> _WORK INSTRUCTION_: Every entry that follows should be reproduced exactly.

> _ENTRIES SUPPLIED_:
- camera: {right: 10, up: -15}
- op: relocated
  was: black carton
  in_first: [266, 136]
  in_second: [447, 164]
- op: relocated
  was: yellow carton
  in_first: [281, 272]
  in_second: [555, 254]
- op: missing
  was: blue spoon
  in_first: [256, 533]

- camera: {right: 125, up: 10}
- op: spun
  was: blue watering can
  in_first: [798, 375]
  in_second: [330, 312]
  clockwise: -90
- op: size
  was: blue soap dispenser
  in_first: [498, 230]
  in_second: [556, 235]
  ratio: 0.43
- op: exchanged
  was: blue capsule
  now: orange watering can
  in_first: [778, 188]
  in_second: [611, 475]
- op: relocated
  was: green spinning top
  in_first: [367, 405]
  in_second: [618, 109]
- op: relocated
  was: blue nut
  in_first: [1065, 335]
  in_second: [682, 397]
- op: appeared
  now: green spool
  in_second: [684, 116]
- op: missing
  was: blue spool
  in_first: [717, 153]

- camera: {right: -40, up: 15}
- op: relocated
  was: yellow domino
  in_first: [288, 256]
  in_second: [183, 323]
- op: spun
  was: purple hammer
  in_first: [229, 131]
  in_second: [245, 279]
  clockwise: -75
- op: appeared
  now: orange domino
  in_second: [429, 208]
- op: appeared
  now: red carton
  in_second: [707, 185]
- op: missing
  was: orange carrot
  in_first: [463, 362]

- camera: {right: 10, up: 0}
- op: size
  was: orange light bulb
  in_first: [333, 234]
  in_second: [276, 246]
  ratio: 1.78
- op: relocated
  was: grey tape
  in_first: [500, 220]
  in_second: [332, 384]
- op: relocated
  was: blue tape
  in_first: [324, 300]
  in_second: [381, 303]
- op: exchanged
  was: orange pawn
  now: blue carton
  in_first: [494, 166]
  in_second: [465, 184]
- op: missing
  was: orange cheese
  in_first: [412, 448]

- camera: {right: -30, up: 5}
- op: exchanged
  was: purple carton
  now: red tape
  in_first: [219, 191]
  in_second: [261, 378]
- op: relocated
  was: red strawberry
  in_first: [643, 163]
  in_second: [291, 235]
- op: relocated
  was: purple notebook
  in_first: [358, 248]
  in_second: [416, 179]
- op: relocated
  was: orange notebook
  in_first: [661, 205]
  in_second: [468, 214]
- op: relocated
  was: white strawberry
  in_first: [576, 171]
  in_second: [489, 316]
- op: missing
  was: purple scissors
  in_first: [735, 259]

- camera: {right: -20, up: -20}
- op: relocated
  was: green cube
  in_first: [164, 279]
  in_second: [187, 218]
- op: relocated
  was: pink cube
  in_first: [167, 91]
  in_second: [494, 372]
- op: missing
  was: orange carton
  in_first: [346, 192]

> _YOUR SOLUTION_:
- camera: {right: 10, up: -15}
- op: relocated
  was: black carton
  in_first: [266, 136]
  in_second: [447, 164]
- op: relocated
  was: yellow carton
  in_first: [281, 272]
  in_second: [555, 254]
- op: missing
  was: blue spoon
  in_first: [256, 533]

- camera: {right: 125, up: 10}
- op: spun
  was: blue watering can
  in_first: [798, 375]
  in_second: [330, 312]
  clockwise: -90
- op: size
  was: blue soap dispenser
  in_first: [498, 230]
  in_second: [556, 235]
  ratio: 0.43
- op: exchanged
  was: blue capsule
  now: orange watering can
  in_first: [778, 188]
  in_second: [611, 475]
- op: relocated
  was: green spinning top
  in_first: [367, 405]
  in_second: [618, 109]
- op: relocated
  was: blue nut
  in_first: [1065, 335]
  in_second: [682, 397]
- op: appeared
  now: green spool
  in_second: [684, 116]
- op: missing
  was: blue spool
  in_first: [717, 153]

- camera: {right: -40, up: 15}
- op: relocated
  was: yellow domino
  in_first: [288, 256]
  in_second: [183, 323]
- op: spun
  was: purple hammer
  in_first: [229, 131]
  in_second: [245, 279]
  clockwise: -75
- op: appeared
  now: orange domino
  in_second: [429, 208]
- op: appeared
  now: red carton
  in_second: [707, 185]
- op: missing
  was: orange carrot
  in_first: [463, 362]

- camera: {right: 10, up: 0}
- op: size
  was: orange light bulb
  in_first: [333, 234]
  in_second: [276, 246]
  ratio: 1.78
- op: relocated
  was: grey tape
  in_first: [500, 220]
  in_second: [332, 384]
- op: relocated
  was: blue tape
  in_first: [324, 300]
  in_second: [381, 303]
- op: exchanged
  was: orange pawn
  now: blue carton
  in_first: [494, 166]
  in_second: [465, 184]
- op: missing
  was: orange cheese
  in_first: [412, 448]

- camera: {right: -30, up: 5}
- op: exchanged
  was: purple carton
  now: red tape
  in_first: [219, 191]
  in_second: [261, 378]
- op: relocated
  was: red strawberry
  in_first: [643, 163]
  in_second: [291, 235]
- op: relocated
  was: purple notebook
  in_first: [358, 248]
  in_second: [416, 179]
- op: relocated
  was: orange notebook
  in_first: [661, 205]
  in_second: [468, 214]
- op: relocated
  was: white strawberry
  in_first: [576, 171]
  in_second: [489, 316]
- op: missing
  was: purple scissors
  in_first: [735, 259]

- camera: {right: -20, up: -20}
- op: relocated
  was: green cube
  in_first: [164, 279]
  in_second: [187, 218]
- op: relocated
  was: pink cube
  in_first: [167, 91]
  in_second: [494, 372]
- op: missing
  was: orange carton
  in_first: [346, 192]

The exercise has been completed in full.